- [WORK TO COMPLETE] A single stretch of the material below is to be transcribed exactly, starting at the line with "Jennifer: [72,110,129,156] ->" and ending after the line with "Wallet Contacts: [67,1080,590,1237]".

- [RECORD EXTRACTS]
::::::

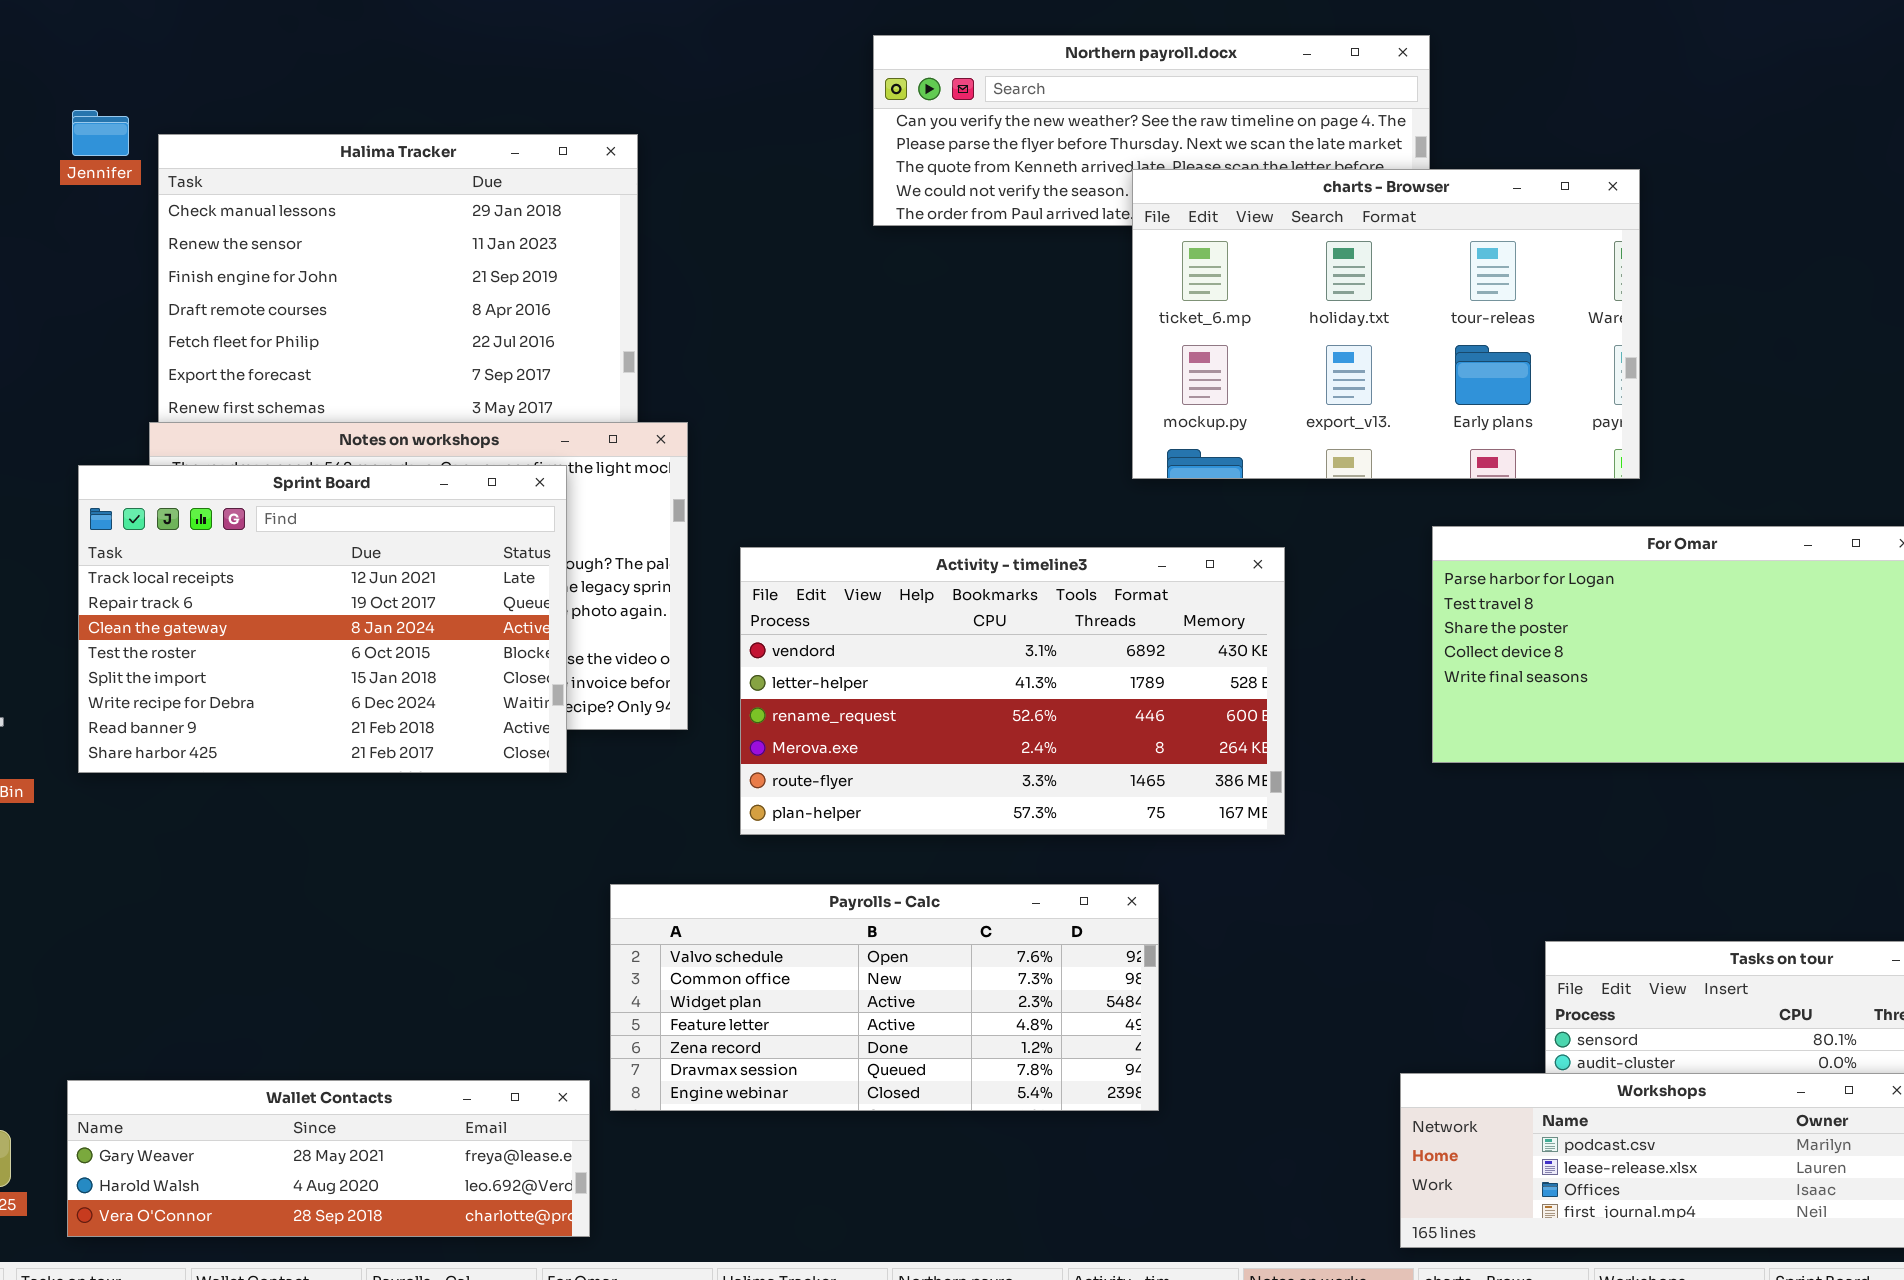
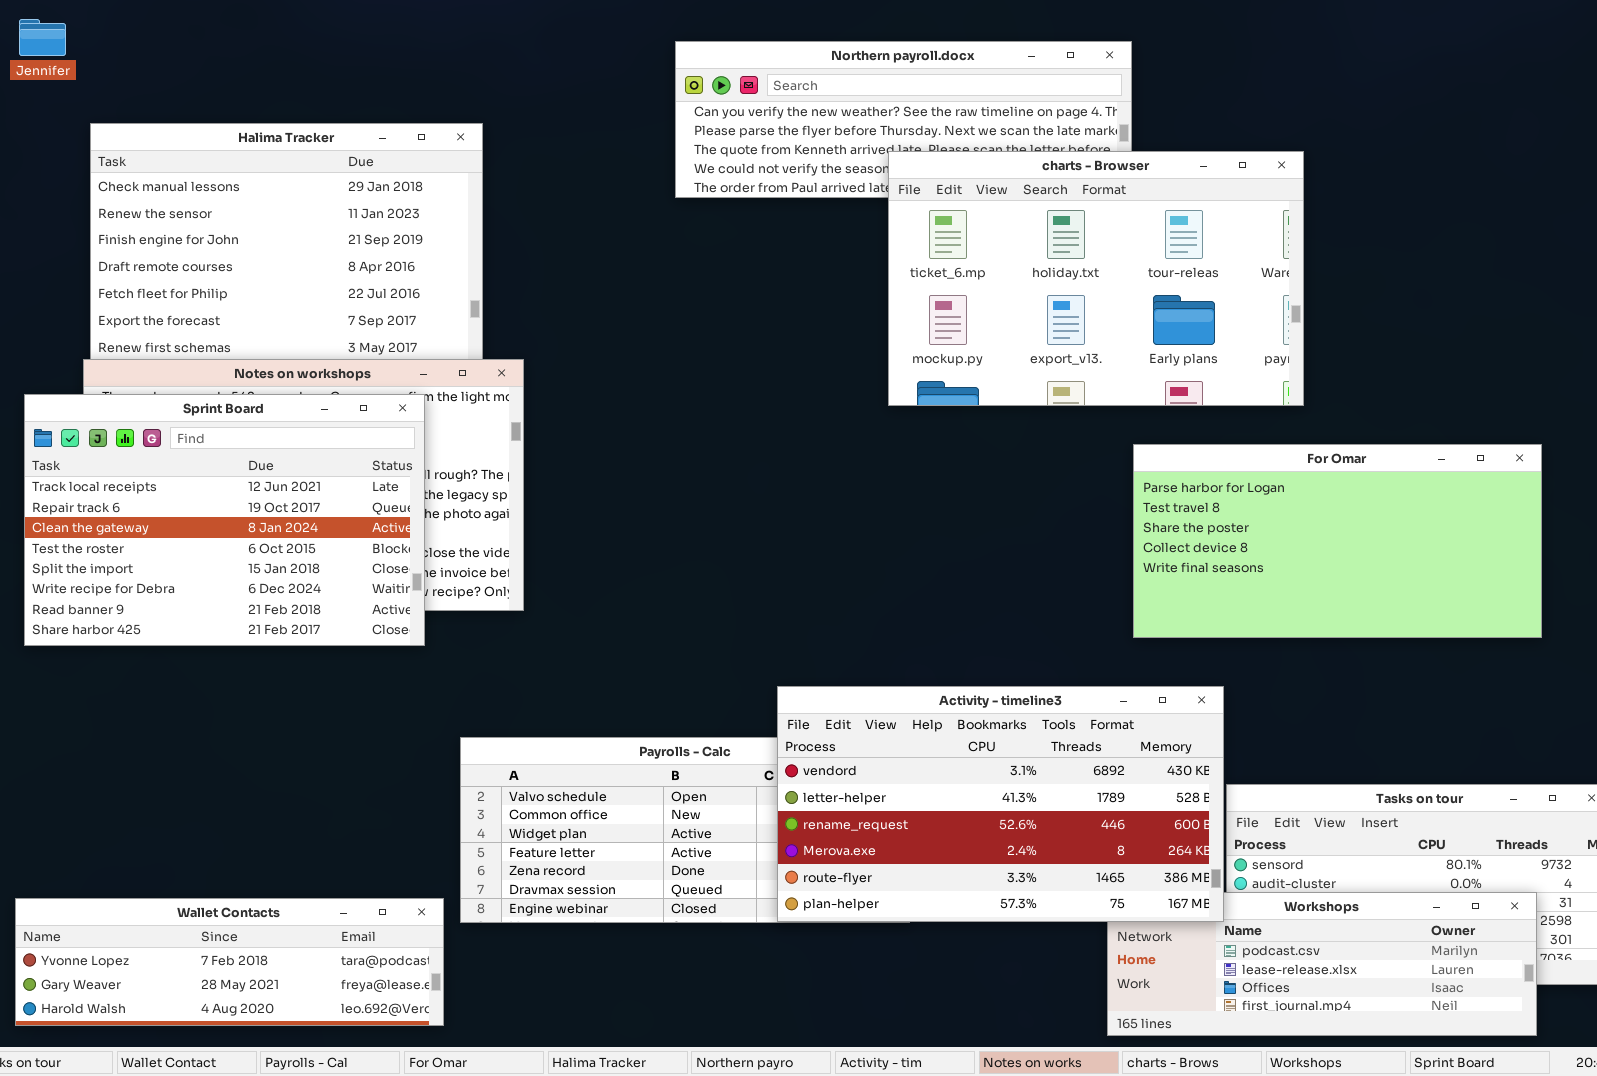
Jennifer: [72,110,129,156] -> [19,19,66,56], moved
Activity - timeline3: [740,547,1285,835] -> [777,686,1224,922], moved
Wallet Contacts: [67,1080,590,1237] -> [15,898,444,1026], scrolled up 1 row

::::::

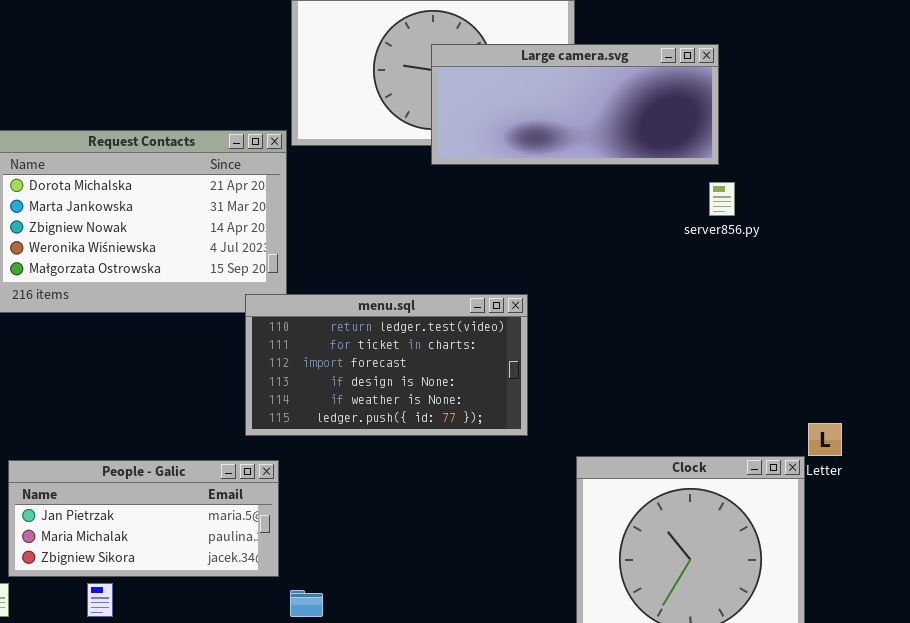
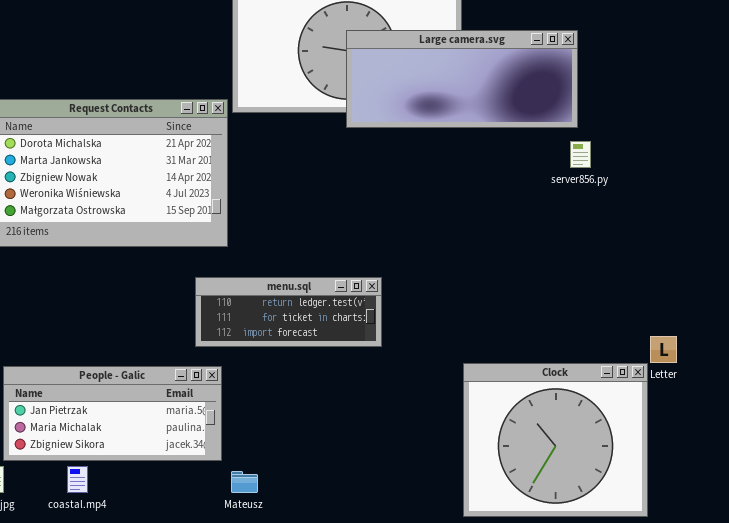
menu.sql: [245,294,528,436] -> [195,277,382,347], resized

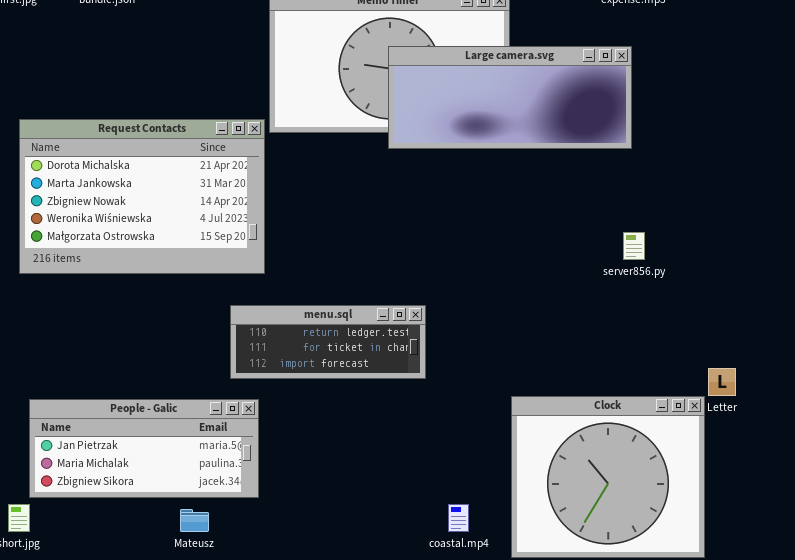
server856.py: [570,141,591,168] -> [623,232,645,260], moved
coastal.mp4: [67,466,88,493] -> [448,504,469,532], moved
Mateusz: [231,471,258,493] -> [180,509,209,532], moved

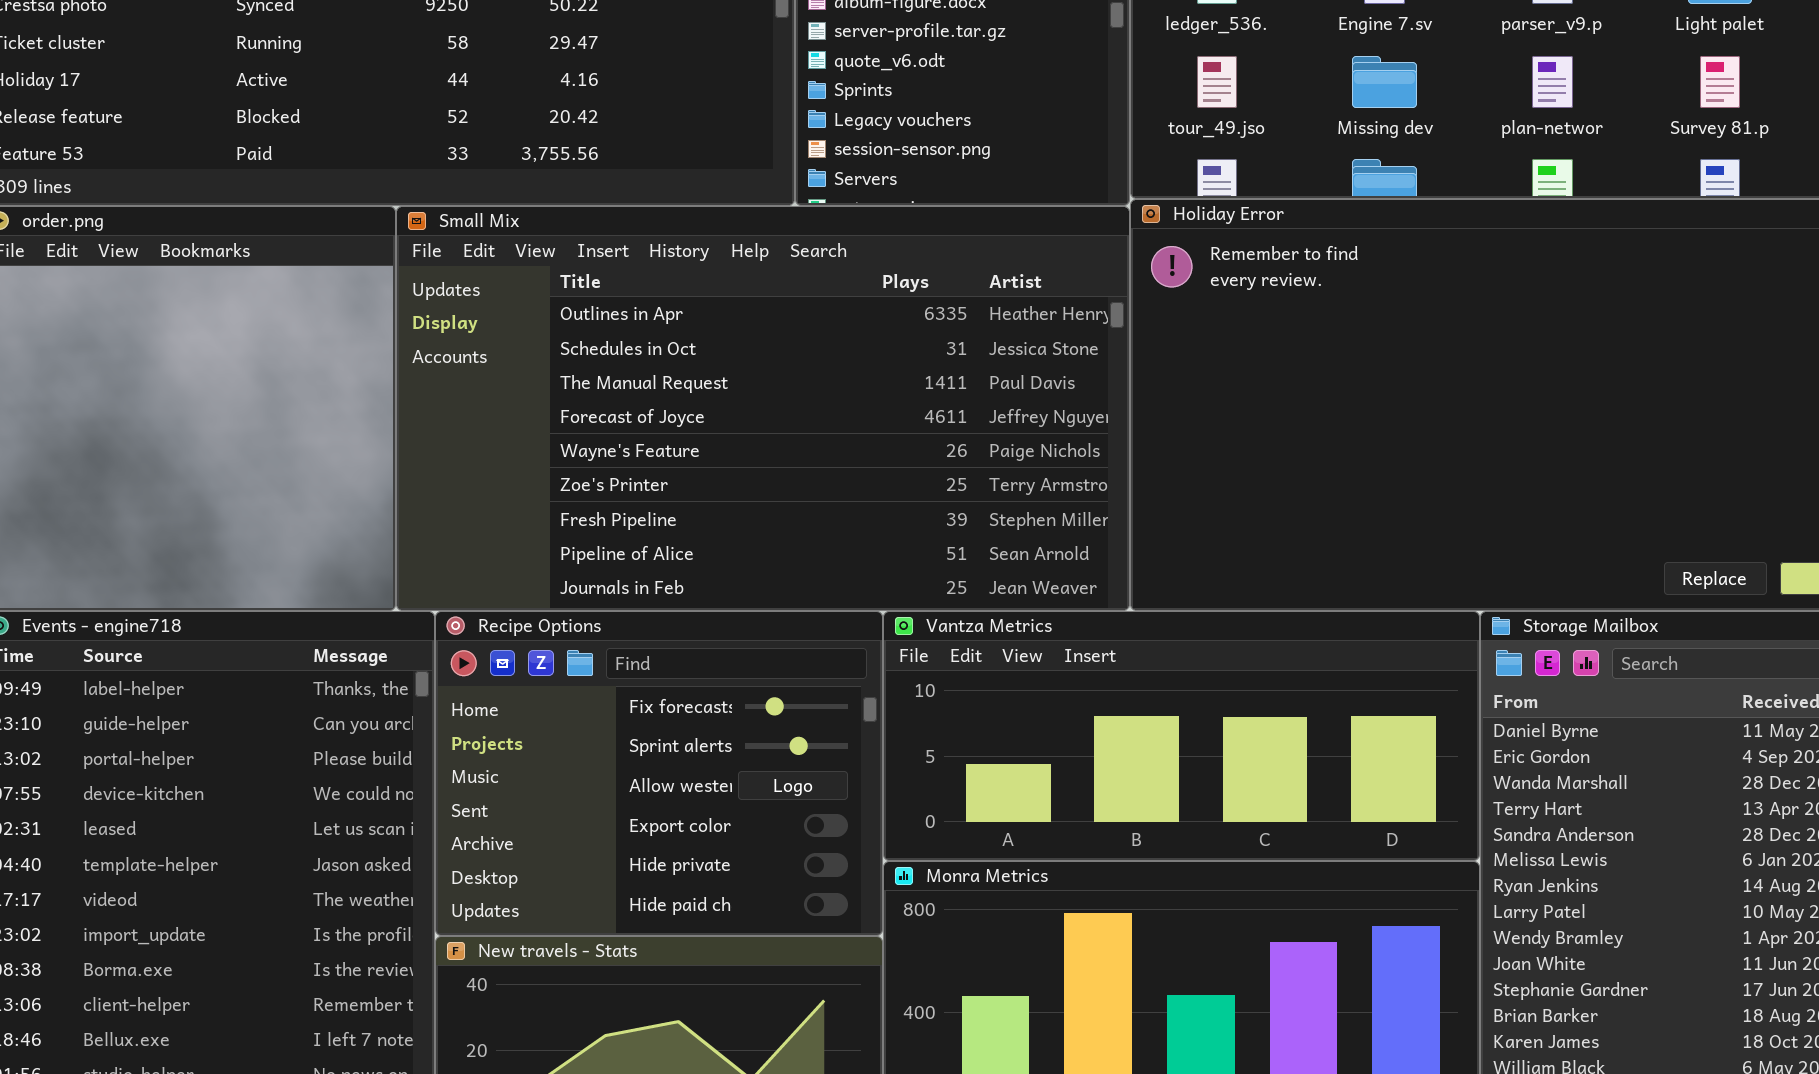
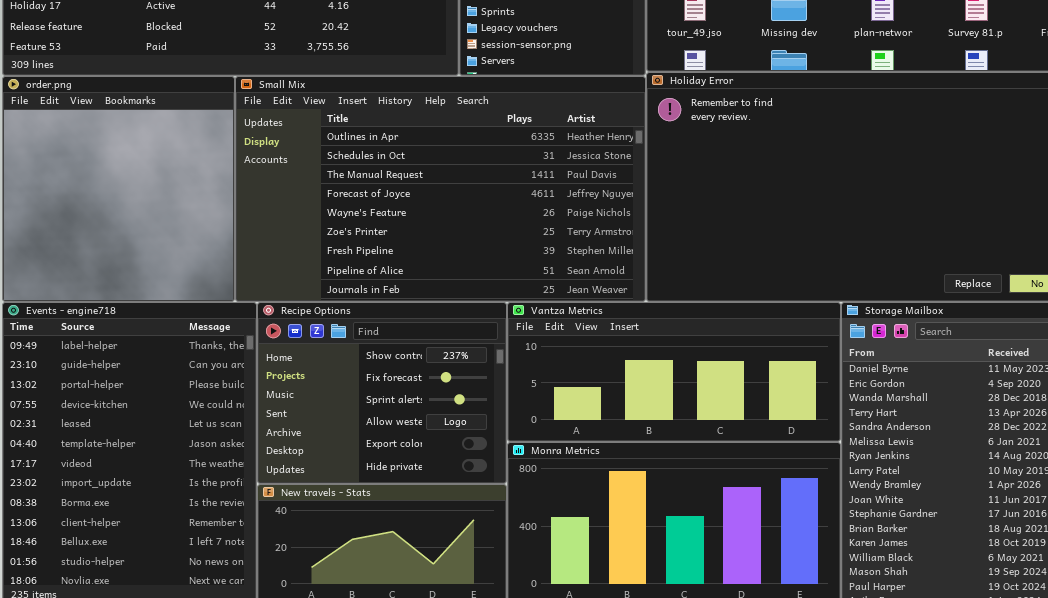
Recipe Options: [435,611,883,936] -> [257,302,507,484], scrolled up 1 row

::::::

- [EXERCISE ANSWER]
Jennifer: [72,110,129,156] -> [19,19,66,56], moved
Activity - timeline3: [740,547,1285,835] -> [777,686,1224,922], moved
Wallet Contacts: [67,1080,590,1237] -> [15,898,444,1026], scrolled up 1 row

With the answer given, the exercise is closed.